■ Exercise
In the material below, some lines carry "none". Copy each such line.

■ Recorded information
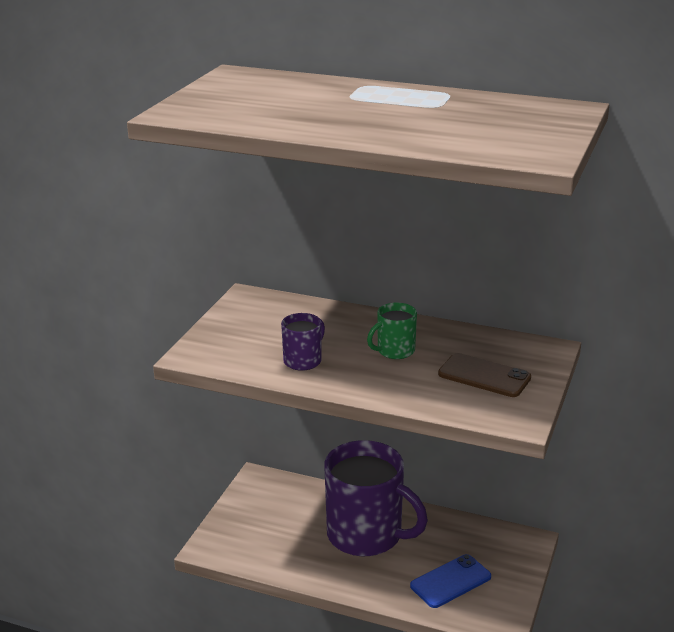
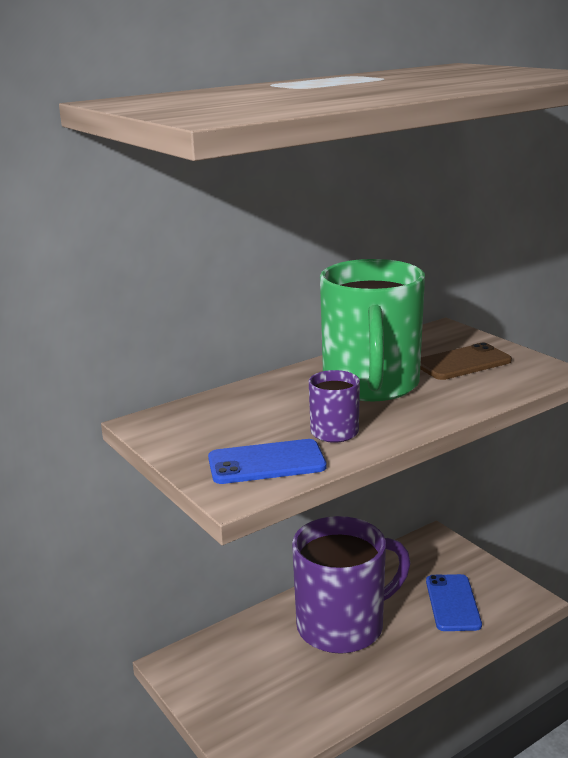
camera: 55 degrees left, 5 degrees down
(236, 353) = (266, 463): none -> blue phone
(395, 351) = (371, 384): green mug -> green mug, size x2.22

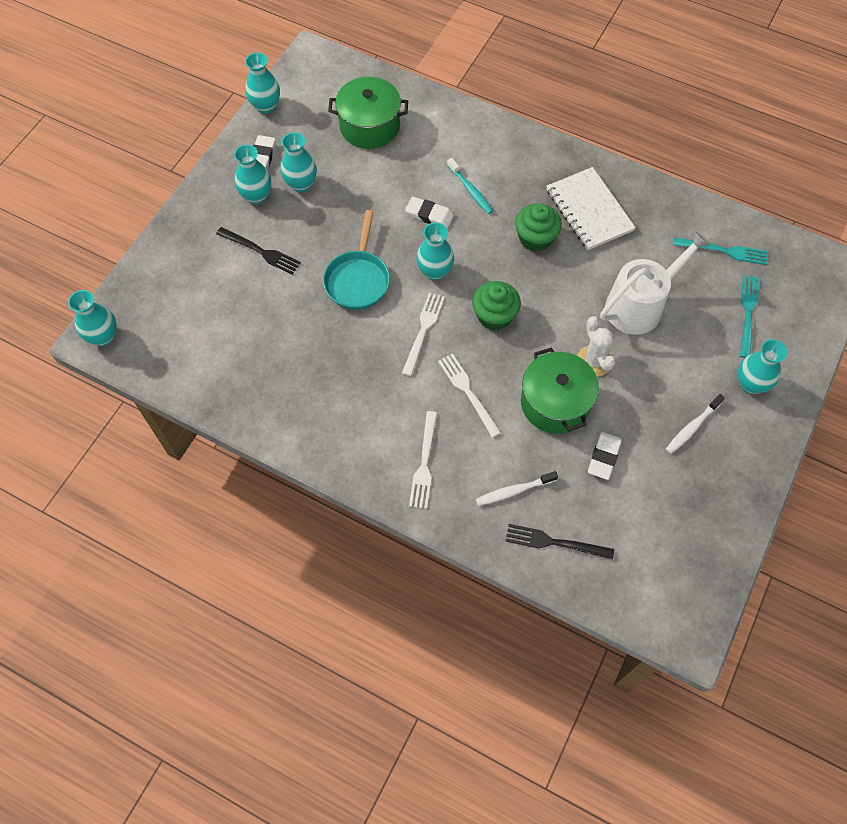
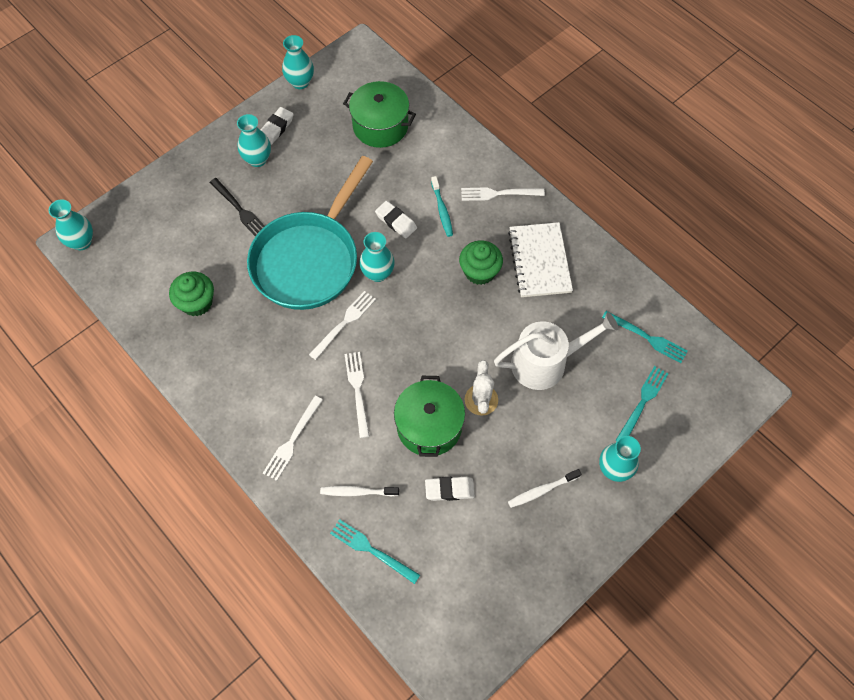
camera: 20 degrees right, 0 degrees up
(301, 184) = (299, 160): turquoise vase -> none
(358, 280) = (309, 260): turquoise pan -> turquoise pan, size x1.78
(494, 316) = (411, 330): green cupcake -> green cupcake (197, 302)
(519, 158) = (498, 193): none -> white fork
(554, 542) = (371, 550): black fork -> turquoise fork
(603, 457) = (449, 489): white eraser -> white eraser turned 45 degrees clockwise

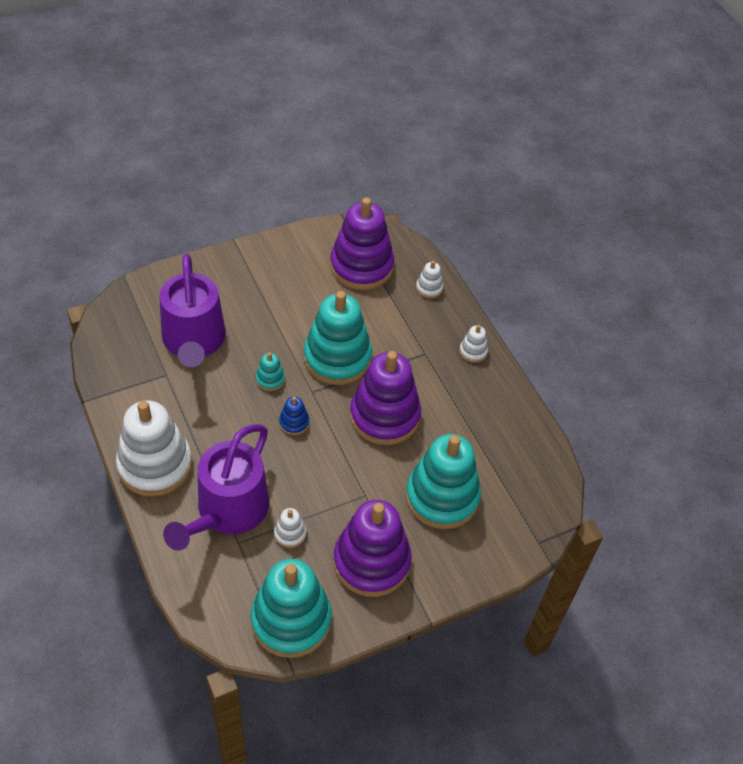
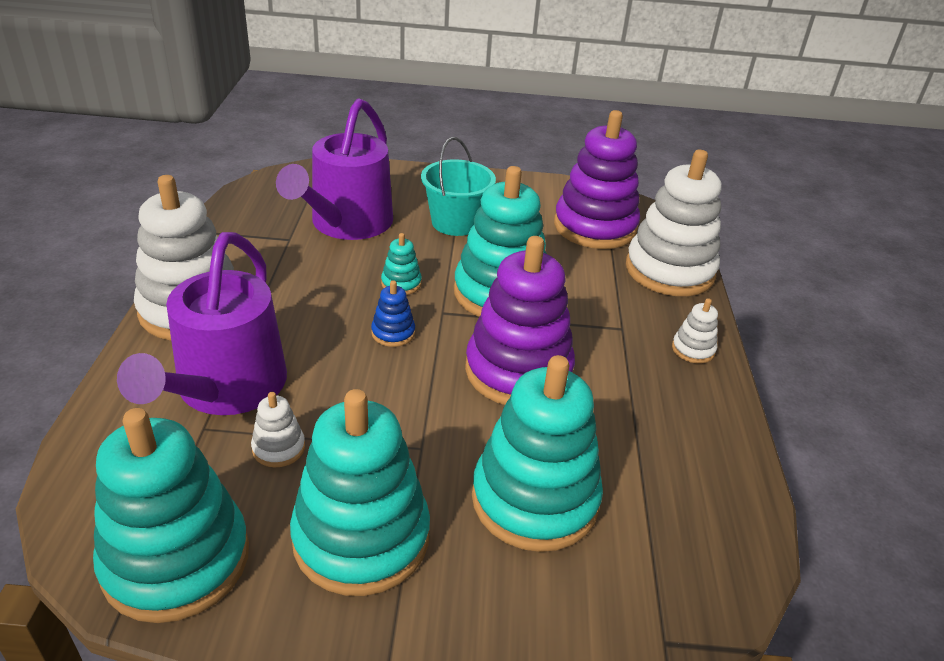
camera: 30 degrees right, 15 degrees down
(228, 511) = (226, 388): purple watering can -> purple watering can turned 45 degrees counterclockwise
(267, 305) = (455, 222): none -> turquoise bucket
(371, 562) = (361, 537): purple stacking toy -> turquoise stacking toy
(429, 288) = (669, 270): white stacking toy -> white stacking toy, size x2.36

■ Exercise output
(236, 353) = (266, 463): none -> blue phone
(301, 184) = (299, 160): turquoise vase -> none
(519, 158) = (498, 193): none -> white fork
(267, 305) = (455, 222): none -> turquoise bucket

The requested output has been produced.